◆ **Task goal**:
Please repeat only the lines below starting at the line that holds "brown cake: 4 -> 3" and ending at the line that holds "turquoise bucket: 5 -> 4", exactly, with both of those lines included and every picture omitted.

##### Data to examine

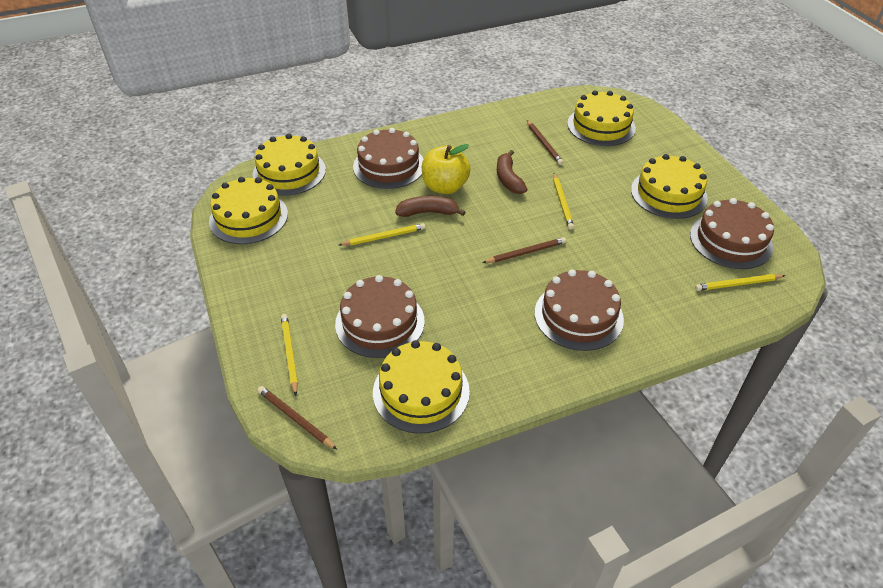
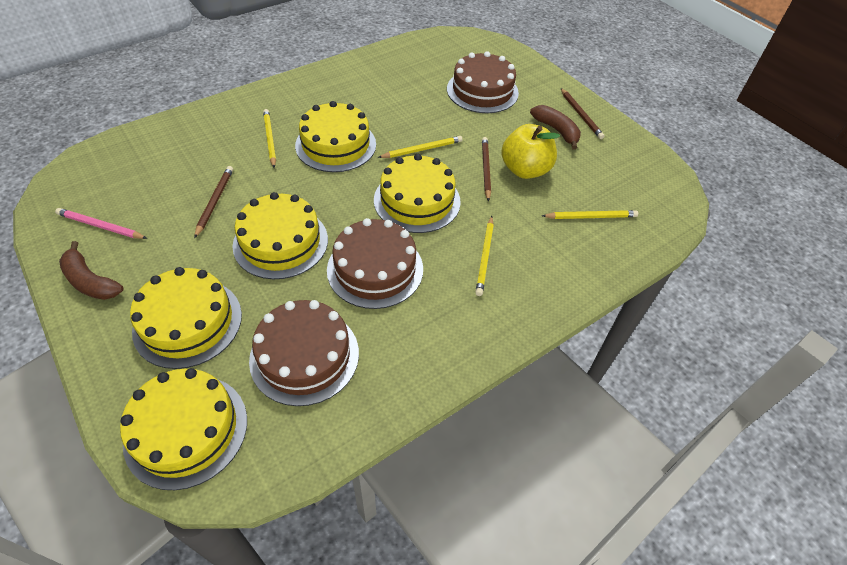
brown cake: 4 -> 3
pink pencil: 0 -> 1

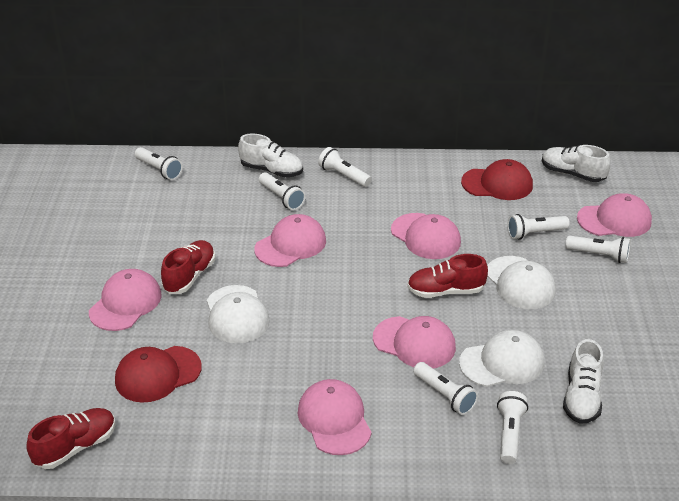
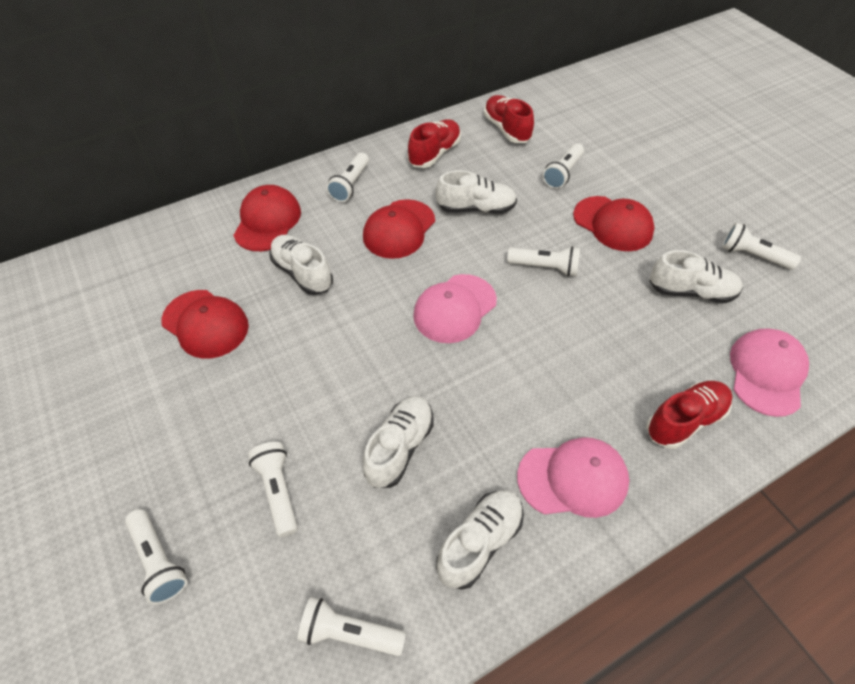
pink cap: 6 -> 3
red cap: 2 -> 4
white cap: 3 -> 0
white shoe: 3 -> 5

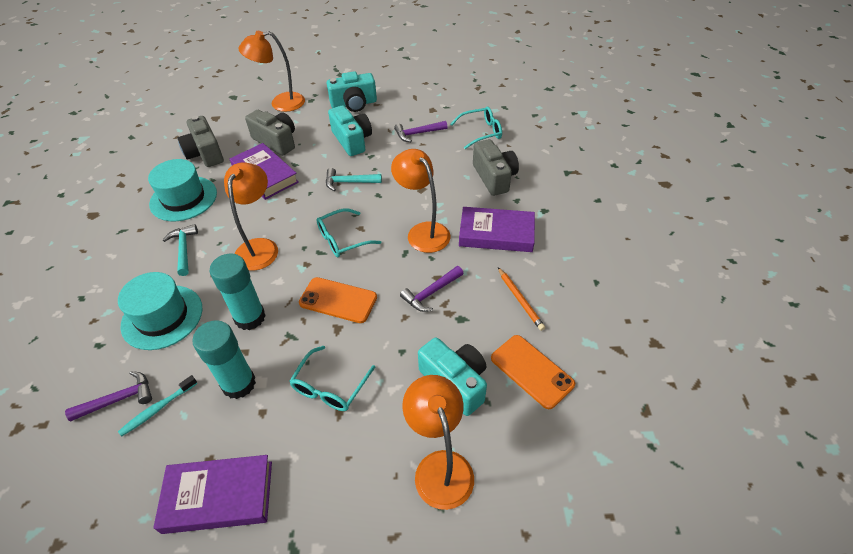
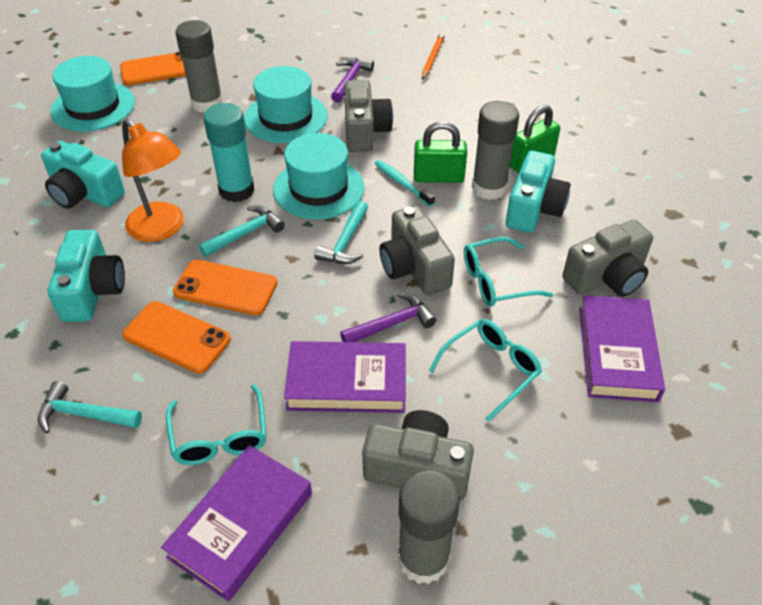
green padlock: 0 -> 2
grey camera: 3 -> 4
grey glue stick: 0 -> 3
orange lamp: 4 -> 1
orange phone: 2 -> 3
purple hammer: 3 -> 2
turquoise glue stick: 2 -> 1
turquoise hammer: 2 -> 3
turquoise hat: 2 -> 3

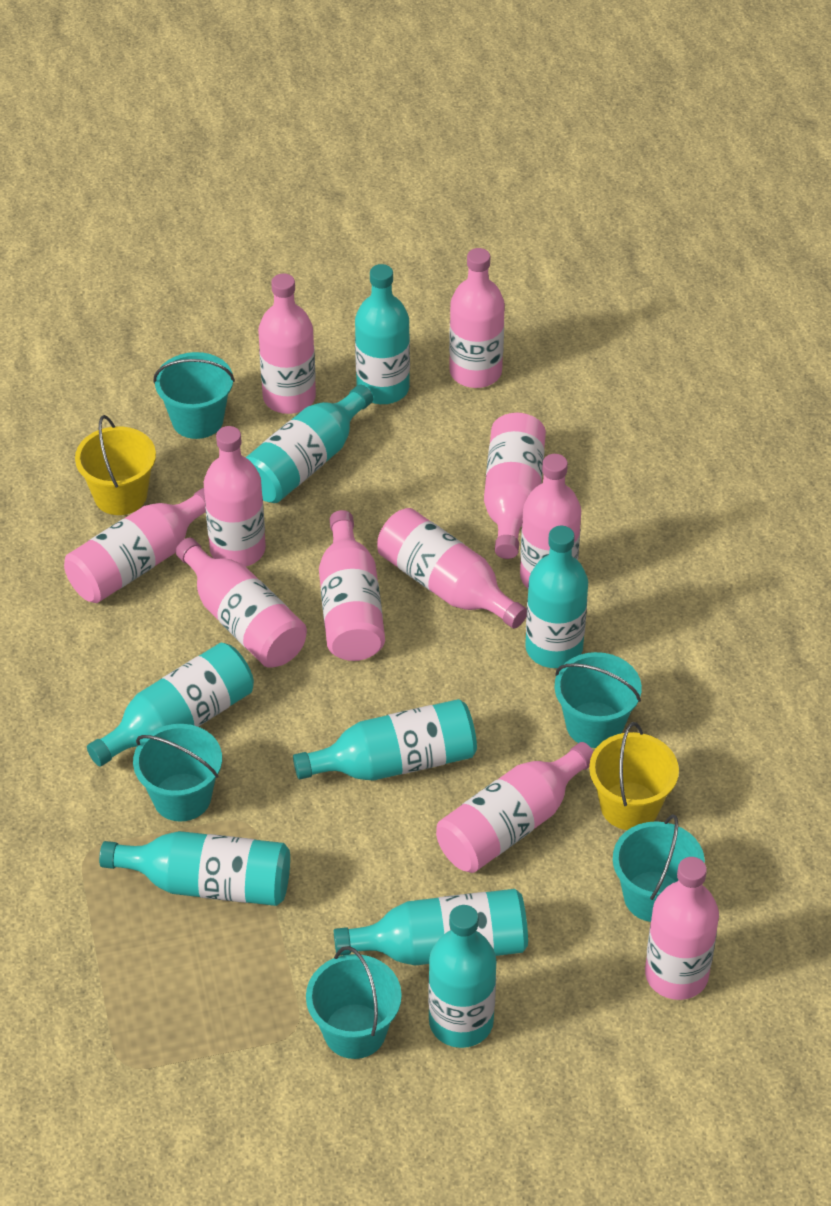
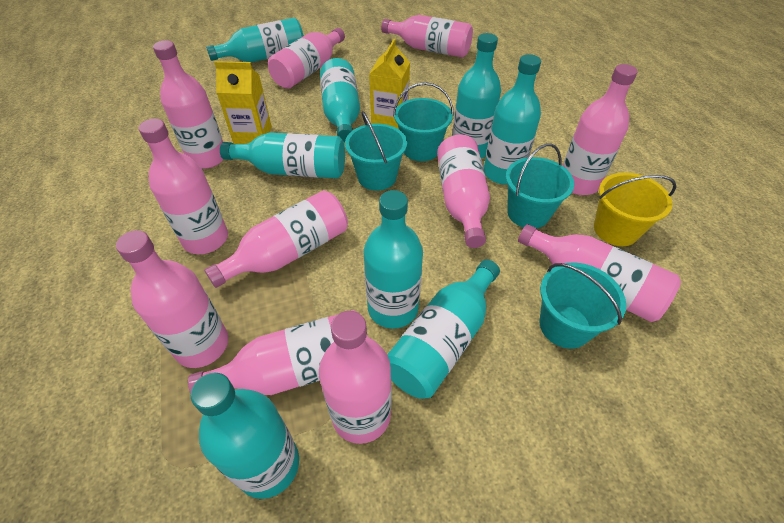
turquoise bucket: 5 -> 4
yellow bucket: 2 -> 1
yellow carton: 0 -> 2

##########
##### Data to examine

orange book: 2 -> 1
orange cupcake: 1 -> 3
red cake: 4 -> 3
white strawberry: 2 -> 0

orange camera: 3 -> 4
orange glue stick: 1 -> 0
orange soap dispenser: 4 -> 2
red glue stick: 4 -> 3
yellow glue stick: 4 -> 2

##########

◆ **Solved problem**:
brown cake: 4 -> 3
pink pencil: 0 -> 1

pink cap: 6 -> 3
red cap: 2 -> 4
white cap: 3 -> 0
white shoe: 3 -> 5

green padlock: 0 -> 2
grey camera: 3 -> 4
grey glue stick: 0 -> 3
orange lamp: 4 -> 1
orange phone: 2 -> 3
purple hammer: 3 -> 2
turquoise glue stick: 2 -> 1
turquoise hammer: 2 -> 3
turquoise hat: 2 -> 3

turquoise bucket: 5 -> 4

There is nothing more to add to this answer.